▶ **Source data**
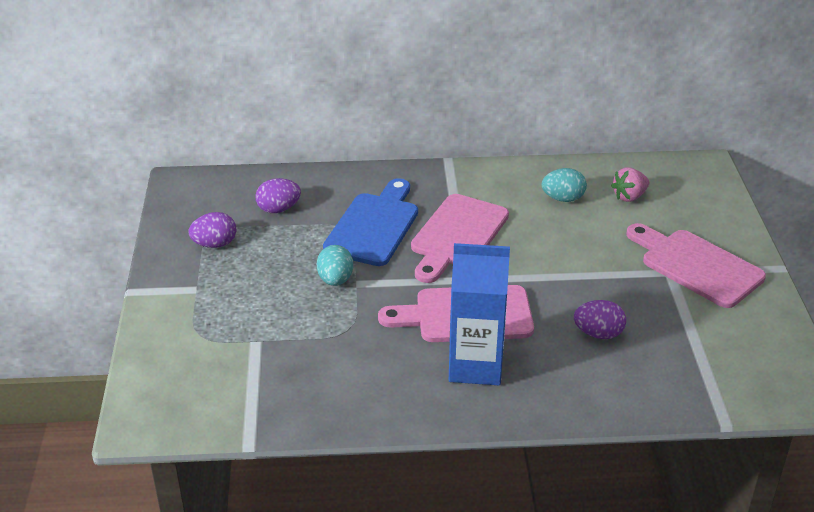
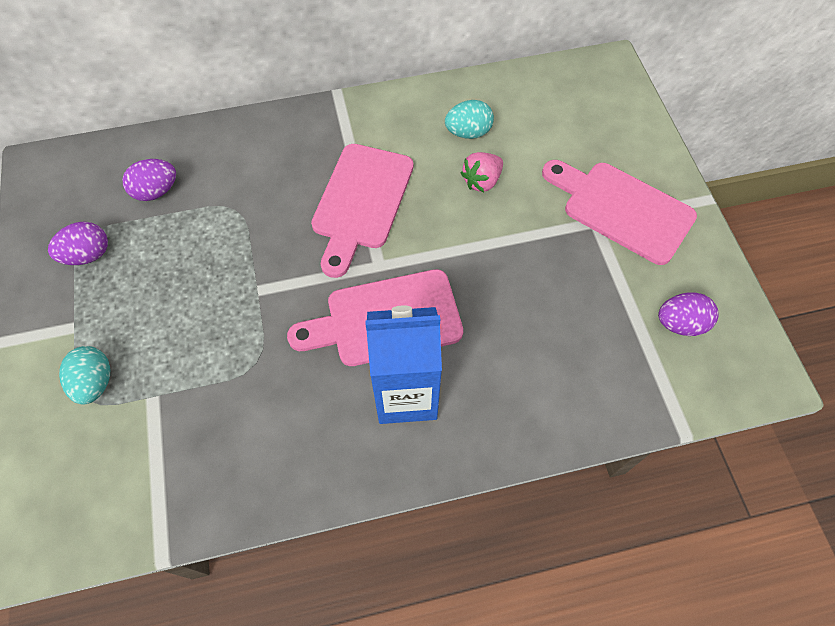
camera: 10 degrees left, 25 degrees up
(335, 280) = (233, 289): turquoise egg -> turquoise egg (95, 382)
(374, 226) = (267, 201): blue cutting board -> none
(598, 334) = (532, 324): purple egg -> purple egg (680, 324)
(629, 196) = (538, 120): pink strawberry -> pink strawberry (482, 181)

▶ **What to work on**
Print exactly, and only, the lines from the line containing "(374, 226) = (267, 201): blue" through the final line of the records, both included.

▶ **Answer section**
(374, 226) = (267, 201): blue cutting board -> none
(598, 334) = (532, 324): purple egg -> purple egg (680, 324)
(629, 196) = (538, 120): pink strawberry -> pink strawberry (482, 181)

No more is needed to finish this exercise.